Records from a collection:
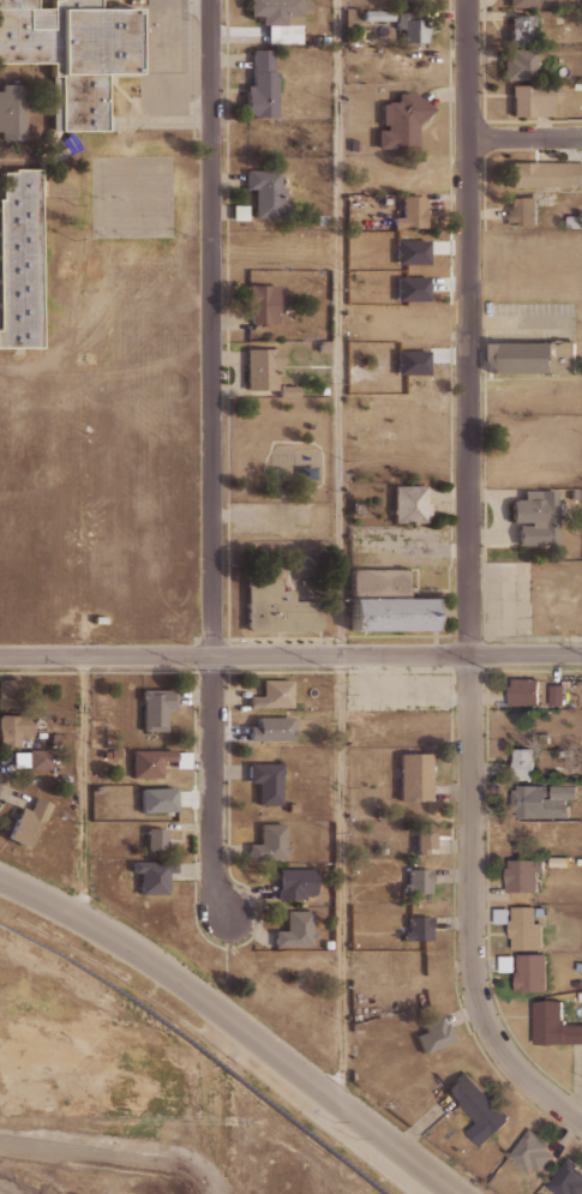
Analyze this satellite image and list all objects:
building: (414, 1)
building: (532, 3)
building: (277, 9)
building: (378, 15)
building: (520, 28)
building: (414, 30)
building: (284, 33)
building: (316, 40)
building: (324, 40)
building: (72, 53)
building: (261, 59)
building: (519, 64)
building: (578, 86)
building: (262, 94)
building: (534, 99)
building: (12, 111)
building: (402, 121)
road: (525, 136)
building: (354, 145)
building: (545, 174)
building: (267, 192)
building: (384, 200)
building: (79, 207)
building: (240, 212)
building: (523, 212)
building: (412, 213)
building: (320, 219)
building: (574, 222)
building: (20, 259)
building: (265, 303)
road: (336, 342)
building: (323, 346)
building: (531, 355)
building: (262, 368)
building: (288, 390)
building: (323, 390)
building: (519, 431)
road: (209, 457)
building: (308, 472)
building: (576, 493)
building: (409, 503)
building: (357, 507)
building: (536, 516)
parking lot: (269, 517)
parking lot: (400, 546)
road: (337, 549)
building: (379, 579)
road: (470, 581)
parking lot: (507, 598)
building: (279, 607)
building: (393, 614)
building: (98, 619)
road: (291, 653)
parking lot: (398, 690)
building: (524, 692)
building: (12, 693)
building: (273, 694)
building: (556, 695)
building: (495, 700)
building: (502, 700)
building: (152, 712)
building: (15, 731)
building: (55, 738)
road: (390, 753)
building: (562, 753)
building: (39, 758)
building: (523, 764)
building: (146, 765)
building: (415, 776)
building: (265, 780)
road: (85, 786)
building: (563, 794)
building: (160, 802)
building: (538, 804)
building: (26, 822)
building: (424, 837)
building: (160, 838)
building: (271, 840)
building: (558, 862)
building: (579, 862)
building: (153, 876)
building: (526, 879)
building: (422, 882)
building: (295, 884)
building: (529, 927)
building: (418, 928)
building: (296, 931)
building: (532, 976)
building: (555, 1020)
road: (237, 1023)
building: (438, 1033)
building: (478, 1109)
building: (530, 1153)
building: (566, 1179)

EXERCISE DIRECTIONS>
From the entries, copy every line in which the string "road" can be found.

ANSWER AREA>
road: (525, 136)
road: (336, 342)
road: (209, 457)
road: (337, 549)
road: (470, 581)
road: (291, 653)
road: (390, 753)
road: (85, 786)
road: (237, 1023)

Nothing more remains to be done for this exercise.